- [Input for this task]:
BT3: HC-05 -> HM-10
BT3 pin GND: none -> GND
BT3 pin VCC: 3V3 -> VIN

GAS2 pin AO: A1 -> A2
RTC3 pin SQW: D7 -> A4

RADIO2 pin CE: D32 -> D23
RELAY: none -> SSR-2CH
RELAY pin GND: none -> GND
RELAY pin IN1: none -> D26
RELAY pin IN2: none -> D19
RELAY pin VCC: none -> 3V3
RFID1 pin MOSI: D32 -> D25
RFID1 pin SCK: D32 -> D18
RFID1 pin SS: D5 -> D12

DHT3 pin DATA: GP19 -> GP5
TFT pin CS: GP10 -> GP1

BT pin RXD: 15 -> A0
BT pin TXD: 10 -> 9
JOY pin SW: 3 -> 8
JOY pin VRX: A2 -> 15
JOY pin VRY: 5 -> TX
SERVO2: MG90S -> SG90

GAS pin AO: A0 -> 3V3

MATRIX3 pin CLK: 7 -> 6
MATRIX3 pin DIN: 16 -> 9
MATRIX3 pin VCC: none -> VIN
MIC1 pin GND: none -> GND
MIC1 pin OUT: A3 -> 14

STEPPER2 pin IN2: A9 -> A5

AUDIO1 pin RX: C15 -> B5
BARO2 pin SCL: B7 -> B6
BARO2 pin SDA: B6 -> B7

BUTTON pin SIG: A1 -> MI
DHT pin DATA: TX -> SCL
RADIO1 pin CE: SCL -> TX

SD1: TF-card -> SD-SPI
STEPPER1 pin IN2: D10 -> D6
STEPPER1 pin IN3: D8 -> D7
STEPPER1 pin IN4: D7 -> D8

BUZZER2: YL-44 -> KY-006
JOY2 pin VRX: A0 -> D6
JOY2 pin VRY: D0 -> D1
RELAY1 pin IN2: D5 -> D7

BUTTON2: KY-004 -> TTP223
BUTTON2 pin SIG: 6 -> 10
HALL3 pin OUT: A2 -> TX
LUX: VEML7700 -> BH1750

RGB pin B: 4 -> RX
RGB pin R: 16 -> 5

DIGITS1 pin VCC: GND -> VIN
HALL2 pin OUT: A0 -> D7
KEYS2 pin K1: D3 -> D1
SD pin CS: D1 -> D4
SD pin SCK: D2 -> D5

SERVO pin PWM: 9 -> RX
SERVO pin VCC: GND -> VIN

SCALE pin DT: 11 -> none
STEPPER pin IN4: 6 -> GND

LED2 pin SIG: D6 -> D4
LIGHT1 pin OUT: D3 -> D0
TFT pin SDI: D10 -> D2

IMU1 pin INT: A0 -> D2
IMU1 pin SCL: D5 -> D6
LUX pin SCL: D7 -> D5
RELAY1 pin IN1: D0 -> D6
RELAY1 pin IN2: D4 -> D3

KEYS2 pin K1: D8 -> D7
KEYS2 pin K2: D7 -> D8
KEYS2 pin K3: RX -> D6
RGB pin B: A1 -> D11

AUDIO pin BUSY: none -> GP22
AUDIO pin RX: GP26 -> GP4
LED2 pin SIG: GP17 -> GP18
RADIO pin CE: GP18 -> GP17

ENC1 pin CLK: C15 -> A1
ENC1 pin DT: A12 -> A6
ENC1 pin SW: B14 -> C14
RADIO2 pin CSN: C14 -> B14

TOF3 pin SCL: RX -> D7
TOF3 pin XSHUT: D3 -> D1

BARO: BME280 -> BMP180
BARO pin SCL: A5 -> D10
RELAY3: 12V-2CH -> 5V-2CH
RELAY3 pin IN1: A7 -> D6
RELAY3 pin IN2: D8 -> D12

- [Brief]:
Retype the data exactly as it reads.

- [Finished exercise]:
BT3: HC-05 -> HM-10
BT3 pin GND: none -> GND
BT3 pin VCC: 3V3 -> VIN

GAS2 pin AO: A1 -> A2
RTC3 pin SQW: D7 -> A4

RADIO2 pin CE: D32 -> D23
RELAY: none -> SSR-2CH
RELAY pin GND: none -> GND
RELAY pin IN1: none -> D26
RELAY pin IN2: none -> D19
RELAY pin VCC: none -> 3V3
RFID1 pin MOSI: D32 -> D25
RFID1 pin SCK: D32 -> D18
RFID1 pin SS: D5 -> D12

DHT3 pin DATA: GP19 -> GP5
TFT pin CS: GP10 -> GP1

BT pin RXD: 15 -> A0
BT pin TXD: 10 -> 9
JOY pin SW: 3 -> 8
JOY pin VRX: A2 -> 15
JOY pin VRY: 5 -> TX
SERVO2: MG90S -> SG90

GAS pin AO: A0 -> 3V3

MATRIX3 pin CLK: 7 -> 6
MATRIX3 pin DIN: 16 -> 9
MATRIX3 pin VCC: none -> VIN
MIC1 pin GND: none -> GND
MIC1 pin OUT: A3 -> 14

STEPPER2 pin IN2: A9 -> A5

AUDIO1 pin RX: C15 -> B5
BARO2 pin SCL: B7 -> B6
BARO2 pin SDA: B6 -> B7

BUTTON pin SIG: A1 -> MI
DHT pin DATA: TX -> SCL
RADIO1 pin CE: SCL -> TX

SD1: TF-card -> SD-SPI
STEPPER1 pin IN2: D10 -> D6
STEPPER1 pin IN3: D8 -> D7
STEPPER1 pin IN4: D7 -> D8

BUZZER2: YL-44 -> KY-006
JOY2 pin VRX: A0 -> D6
JOY2 pin VRY: D0 -> D1
RELAY1 pin IN2: D5 -> D7

BUTTON2: KY-004 -> TTP223
BUTTON2 pin SIG: 6 -> 10
HALL3 pin OUT: A2 -> TX
LUX: VEML7700 -> BH1750

RGB pin B: 4 -> RX
RGB pin R: 16 -> 5

DIGITS1 pin VCC: GND -> VIN
HALL2 pin OUT: A0 -> D7
KEYS2 pin K1: D3 -> D1
SD pin CS: D1 -> D4
SD pin SCK: D2 -> D5

SERVO pin PWM: 9 -> RX
SERVO pin VCC: GND -> VIN

SCALE pin DT: 11 -> none
STEPPER pin IN4: 6 -> GND

LED2 pin SIG: D6 -> D4
LIGHT1 pin OUT: D3 -> D0
TFT pin SDI: D10 -> D2

IMU1 pin INT: A0 -> D2
IMU1 pin SCL: D5 -> D6
LUX pin SCL: D7 -> D5
RELAY1 pin IN1: D0 -> D6
RELAY1 pin IN2: D4 -> D3

KEYS2 pin K1: D8 -> D7
KEYS2 pin K2: D7 -> D8
KEYS2 pin K3: RX -> D6
RGB pin B: A1 -> D11

AUDIO pin BUSY: none -> GP22
AUDIO pin RX: GP26 -> GP4
LED2 pin SIG: GP17 -> GP18
RADIO pin CE: GP18 -> GP17

ENC1 pin CLK: C15 -> A1
ENC1 pin DT: A12 -> A6
ENC1 pin SW: B14 -> C14
RADIO2 pin CSN: C14 -> B14

TOF3 pin SCL: RX -> D7
TOF3 pin XSHUT: D3 -> D1

BARO: BME280 -> BMP180
BARO pin SCL: A5 -> D10
RELAY3: 12V-2CH -> 5V-2CH
RELAY3 pin IN1: A7 -> D6
RELAY3 pin IN2: D8 -> D12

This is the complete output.